[Dataset entries — start]
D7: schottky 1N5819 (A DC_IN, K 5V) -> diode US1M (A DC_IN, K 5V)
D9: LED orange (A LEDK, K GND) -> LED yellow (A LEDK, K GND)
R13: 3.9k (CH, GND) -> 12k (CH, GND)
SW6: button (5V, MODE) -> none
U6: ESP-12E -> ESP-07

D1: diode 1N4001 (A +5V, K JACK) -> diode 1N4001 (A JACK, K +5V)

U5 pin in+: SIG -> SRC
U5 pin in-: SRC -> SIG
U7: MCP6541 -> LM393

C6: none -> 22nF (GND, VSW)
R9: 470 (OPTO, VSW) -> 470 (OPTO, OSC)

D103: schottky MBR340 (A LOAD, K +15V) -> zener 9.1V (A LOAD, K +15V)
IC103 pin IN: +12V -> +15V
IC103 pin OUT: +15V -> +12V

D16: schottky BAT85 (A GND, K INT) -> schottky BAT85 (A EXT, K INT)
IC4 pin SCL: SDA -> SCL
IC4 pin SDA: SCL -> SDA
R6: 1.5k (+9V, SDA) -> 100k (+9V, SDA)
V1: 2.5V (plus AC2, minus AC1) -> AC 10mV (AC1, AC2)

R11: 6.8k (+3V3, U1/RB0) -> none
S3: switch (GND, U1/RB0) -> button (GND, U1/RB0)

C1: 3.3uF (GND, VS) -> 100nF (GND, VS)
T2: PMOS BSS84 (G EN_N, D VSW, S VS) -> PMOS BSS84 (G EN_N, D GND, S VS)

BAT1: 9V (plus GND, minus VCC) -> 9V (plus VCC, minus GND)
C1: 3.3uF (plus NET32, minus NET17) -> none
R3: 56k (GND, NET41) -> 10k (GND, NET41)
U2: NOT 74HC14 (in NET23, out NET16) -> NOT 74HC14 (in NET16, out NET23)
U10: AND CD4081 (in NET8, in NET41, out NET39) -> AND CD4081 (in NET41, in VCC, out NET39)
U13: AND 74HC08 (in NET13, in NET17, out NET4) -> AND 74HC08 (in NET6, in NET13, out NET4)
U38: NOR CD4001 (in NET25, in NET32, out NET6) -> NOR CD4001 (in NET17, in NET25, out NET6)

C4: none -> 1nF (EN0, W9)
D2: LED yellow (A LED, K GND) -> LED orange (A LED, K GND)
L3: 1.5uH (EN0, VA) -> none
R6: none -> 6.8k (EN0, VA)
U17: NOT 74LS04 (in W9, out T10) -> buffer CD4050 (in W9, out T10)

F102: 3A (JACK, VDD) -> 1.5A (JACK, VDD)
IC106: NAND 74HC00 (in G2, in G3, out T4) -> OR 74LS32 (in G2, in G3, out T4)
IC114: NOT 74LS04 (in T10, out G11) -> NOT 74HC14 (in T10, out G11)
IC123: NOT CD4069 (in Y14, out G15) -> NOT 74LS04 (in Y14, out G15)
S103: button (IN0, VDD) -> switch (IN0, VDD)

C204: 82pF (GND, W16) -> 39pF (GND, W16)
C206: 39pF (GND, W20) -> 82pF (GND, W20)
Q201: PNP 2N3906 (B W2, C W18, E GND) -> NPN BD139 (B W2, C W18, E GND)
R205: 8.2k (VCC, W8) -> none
[Dataset entries — finish]
Task to carry out ▸ Could you count how many lines of the listing above contain the word "yellow" and give only that number?

Answer below ▸ 2